**What you need to do**
The reply should consist of every entry, repeated exactly.

**Records supplied**
┄┄┄┄┄┄┄┄┄┄

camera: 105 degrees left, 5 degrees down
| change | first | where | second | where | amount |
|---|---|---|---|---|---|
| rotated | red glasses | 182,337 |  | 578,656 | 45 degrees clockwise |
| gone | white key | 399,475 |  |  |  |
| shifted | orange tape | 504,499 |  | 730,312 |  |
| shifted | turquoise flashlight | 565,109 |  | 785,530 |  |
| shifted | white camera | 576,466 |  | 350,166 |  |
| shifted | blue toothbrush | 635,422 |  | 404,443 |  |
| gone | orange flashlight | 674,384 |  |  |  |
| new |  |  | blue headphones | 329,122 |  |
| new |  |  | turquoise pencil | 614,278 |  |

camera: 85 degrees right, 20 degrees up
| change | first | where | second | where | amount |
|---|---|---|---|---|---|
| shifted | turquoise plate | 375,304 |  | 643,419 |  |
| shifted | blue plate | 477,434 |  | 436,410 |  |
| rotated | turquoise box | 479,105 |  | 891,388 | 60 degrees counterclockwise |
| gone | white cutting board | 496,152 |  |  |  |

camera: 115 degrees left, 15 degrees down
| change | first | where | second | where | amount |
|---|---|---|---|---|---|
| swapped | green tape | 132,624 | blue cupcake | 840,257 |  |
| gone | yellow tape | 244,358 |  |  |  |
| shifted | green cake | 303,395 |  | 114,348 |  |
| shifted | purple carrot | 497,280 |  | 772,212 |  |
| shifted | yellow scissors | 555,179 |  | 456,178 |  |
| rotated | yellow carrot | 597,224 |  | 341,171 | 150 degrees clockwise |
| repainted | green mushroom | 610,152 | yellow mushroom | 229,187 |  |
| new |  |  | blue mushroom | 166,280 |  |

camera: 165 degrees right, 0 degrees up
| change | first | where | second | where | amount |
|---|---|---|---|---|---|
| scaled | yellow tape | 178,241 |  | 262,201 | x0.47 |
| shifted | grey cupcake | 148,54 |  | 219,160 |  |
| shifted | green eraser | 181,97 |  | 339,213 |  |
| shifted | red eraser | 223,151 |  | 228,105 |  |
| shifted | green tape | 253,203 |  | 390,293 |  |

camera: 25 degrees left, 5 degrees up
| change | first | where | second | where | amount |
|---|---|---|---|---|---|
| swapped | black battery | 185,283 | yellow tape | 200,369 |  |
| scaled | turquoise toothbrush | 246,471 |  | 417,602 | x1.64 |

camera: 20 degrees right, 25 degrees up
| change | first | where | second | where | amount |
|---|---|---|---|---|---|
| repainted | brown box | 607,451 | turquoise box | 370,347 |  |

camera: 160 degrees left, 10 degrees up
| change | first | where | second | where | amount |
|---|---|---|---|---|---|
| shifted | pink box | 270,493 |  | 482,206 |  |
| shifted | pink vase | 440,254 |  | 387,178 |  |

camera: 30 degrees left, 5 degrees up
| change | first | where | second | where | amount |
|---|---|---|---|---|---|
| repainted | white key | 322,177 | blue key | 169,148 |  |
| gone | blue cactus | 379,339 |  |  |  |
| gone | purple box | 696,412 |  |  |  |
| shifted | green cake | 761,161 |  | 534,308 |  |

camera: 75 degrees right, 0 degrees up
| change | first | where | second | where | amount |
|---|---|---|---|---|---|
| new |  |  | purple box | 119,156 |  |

┄┄┄┄┄┄┄┄┄┄

**Task solution**
camera: 105 degrees left, 5 degrees down
| change | first | where | second | where | amount |
|---|---|---|---|---|---|
| rotated | red glasses | 182,337 |  | 578,656 | 45 degrees clockwise |
| gone | white key | 399,475 |  |  |  |
| shifted | orange tape | 504,499 |  | 730,312 |  |
| shifted | turquoise flashlight | 565,109 |  | 785,530 |  |
| shifted | white camera | 576,466 |  | 350,166 |  |
| shifted | blue toothbrush | 635,422 |  | 404,443 |  |
| gone | orange flashlight | 674,384 |  |  |  |
| new |  |  | blue headphones | 329,122 |  |
| new |  |  | turquoise pencil | 614,278 |  |

camera: 85 degrees right, 20 degrees up
| change | first | where | second | where | amount |
|---|---|---|---|---|---|
| shifted | turquoise plate | 375,304 |  | 643,419 |  |
| shifted | blue plate | 477,434 |  | 436,410 |  |
| rotated | turquoise box | 479,105 |  | 891,388 | 60 degrees counterclockwise |
| gone | white cutting board | 496,152 |  |  |  |

camera: 115 degrees left, 15 degrees down
| change | first | where | second | where | amount |
|---|---|---|---|---|---|
| swapped | green tape | 132,624 | blue cupcake | 840,257 |  |
| gone | yellow tape | 244,358 |  |  |  |
| shifted | green cake | 303,395 |  | 114,348 |  |
| shifted | purple carrot | 497,280 |  | 772,212 |  |
| shifted | yellow scissors | 555,179 |  | 456,178 |  |
| rotated | yellow carrot | 597,224 |  | 341,171 | 150 degrees clockwise |
| repainted | green mushroom | 610,152 | yellow mushroom | 229,187 |  |
| new |  |  | blue mushroom | 166,280 |  |

camera: 165 degrees right, 0 degrees up
| change | first | where | second | where | amount |
|---|---|---|---|---|---|
| scaled | yellow tape | 178,241 |  | 262,201 | x0.47 |
| shifted | grey cupcake | 148,54 |  | 219,160 |  |
| shifted | green eraser | 181,97 |  | 339,213 |  |
| shifted | red eraser | 223,151 |  | 228,105 |  |
| shifted | green tape | 253,203 |  | 390,293 |  |

camera: 25 degrees left, 5 degrees up
| change | first | where | second | where | amount |
|---|---|---|---|---|---|
| swapped | black battery | 185,283 | yellow tape | 200,369 |  |
| scaled | turquoise toothbrush | 246,471 |  | 417,602 | x1.64 |

camera: 20 degrees right, 25 degrees up
| change | first | where | second | where | amount |
|---|---|---|---|---|---|
| repainted | brown box | 607,451 | turquoise box | 370,347 |  |

camera: 160 degrees left, 10 degrees up
| change | first | where | second | where | amount |
|---|---|---|---|---|---|
| shifted | pink box | 270,493 |  | 482,206 |  |
| shifted | pink vase | 440,254 |  | 387,178 |  |

camera: 30 degrees left, 5 degrees up
| change | first | where | second | where | amount |
|---|---|---|---|---|---|
| repainted | white key | 322,177 | blue key | 169,148 |  |
| gone | blue cactus | 379,339 |  |  |  |
| gone | purple box | 696,412 |  |  |  |
| shifted | green cake | 761,161 |  | 534,308 |  |

camera: 75 degrees right, 0 degrees up
| change | first | where | second | where | amount |
|---|---|---|---|---|---|
| new |  |  | purple box | 119,156 |  |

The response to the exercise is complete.